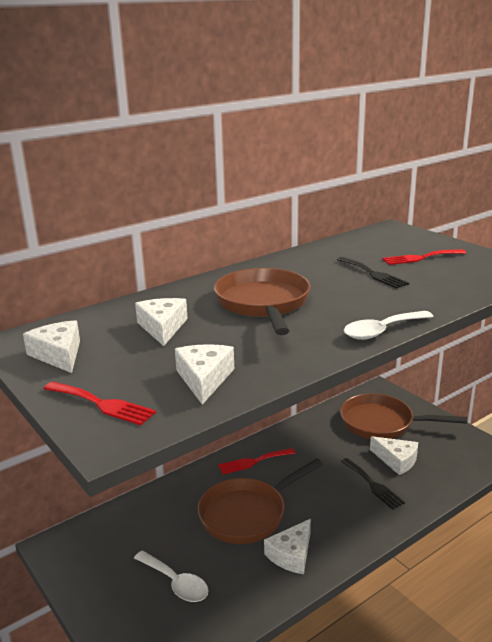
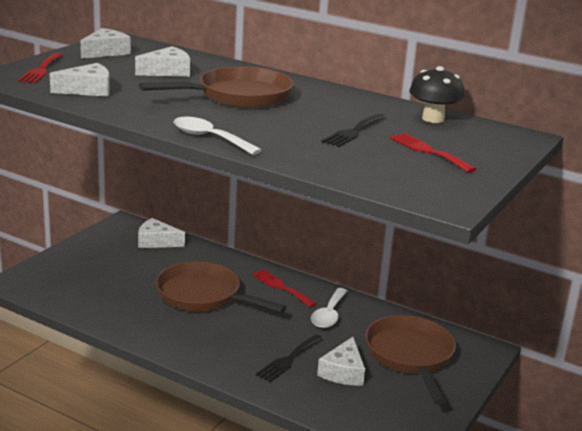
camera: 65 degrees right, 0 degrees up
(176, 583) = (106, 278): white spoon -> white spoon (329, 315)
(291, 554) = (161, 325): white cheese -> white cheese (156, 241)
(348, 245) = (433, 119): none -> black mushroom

--

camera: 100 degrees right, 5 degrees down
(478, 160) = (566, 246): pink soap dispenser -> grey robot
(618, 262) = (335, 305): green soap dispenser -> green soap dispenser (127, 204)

## WHAT IS NEEDED
Lines wanted from the listing above: the line with "camera: 100 degrees right, 5 degrees down" up to and including the line with "(618, 262) = (335, 305): green". Please write them out exactly, adding nothing else.

## WRITTEN ANSWER
camera: 100 degrees right, 5 degrees down
(478, 160) = (566, 246): pink soap dispenser -> grey robot
(618, 262) = (335, 305): green soap dispenser -> green soap dispenser (127, 204)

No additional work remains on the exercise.